- Opening Delimiter -

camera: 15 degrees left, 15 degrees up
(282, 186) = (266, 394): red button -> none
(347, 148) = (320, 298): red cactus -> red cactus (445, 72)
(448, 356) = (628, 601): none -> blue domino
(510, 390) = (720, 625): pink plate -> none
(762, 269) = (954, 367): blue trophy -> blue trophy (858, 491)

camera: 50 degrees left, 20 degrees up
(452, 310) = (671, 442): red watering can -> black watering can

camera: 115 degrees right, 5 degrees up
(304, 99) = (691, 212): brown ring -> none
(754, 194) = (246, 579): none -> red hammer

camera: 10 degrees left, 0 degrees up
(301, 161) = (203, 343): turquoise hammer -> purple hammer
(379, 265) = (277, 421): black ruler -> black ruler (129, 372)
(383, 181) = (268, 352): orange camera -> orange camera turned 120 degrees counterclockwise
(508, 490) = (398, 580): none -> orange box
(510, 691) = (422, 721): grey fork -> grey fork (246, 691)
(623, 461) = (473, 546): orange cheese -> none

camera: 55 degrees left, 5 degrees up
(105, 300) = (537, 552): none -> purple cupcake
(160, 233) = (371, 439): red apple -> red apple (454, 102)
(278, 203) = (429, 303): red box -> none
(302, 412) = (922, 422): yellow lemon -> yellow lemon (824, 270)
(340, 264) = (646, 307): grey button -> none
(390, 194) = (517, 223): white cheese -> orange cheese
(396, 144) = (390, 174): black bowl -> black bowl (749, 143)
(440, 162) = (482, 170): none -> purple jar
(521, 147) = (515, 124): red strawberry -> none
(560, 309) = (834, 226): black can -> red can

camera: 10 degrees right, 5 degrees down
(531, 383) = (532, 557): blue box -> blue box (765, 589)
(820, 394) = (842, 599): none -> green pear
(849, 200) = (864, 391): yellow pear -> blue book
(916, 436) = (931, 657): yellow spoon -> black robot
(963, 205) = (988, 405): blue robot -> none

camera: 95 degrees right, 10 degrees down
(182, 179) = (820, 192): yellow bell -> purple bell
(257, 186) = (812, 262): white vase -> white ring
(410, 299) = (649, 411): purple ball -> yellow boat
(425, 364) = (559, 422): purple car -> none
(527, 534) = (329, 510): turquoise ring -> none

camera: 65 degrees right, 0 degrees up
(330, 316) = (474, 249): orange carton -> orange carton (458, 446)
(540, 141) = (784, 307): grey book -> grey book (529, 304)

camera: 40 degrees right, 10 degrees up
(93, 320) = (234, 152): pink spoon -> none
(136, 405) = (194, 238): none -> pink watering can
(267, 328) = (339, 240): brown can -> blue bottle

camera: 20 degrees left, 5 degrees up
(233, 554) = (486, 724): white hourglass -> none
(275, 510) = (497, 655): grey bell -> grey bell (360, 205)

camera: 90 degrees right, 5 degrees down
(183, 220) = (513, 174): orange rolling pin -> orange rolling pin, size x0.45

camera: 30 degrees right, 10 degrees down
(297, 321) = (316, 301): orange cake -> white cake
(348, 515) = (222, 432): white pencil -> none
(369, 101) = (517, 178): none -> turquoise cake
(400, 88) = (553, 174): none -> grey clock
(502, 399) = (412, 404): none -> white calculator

- Closing Delimiter -

#### [Exercise description]
The expected output is exactly the lines of the listing above between the line holding "(379, 265) = (277, 421): black" and the line holding "(302, 412) = (922, 422): yellow", inclusive.

#### [Exercise response]
(379, 265) = (277, 421): black ruler -> black ruler (129, 372)
(383, 181) = (268, 352): orange camera -> orange camera turned 120 degrees counterclockwise
(508, 490) = (398, 580): none -> orange box
(510, 691) = (422, 721): grey fork -> grey fork (246, 691)
(623, 461) = (473, 546): orange cheese -> none

camera: 55 degrees left, 5 degrees up
(105, 300) = (537, 552): none -> purple cupcake
(160, 233) = (371, 439): red apple -> red apple (454, 102)
(278, 203) = (429, 303): red box -> none
(302, 412) = (922, 422): yellow lemon -> yellow lemon (824, 270)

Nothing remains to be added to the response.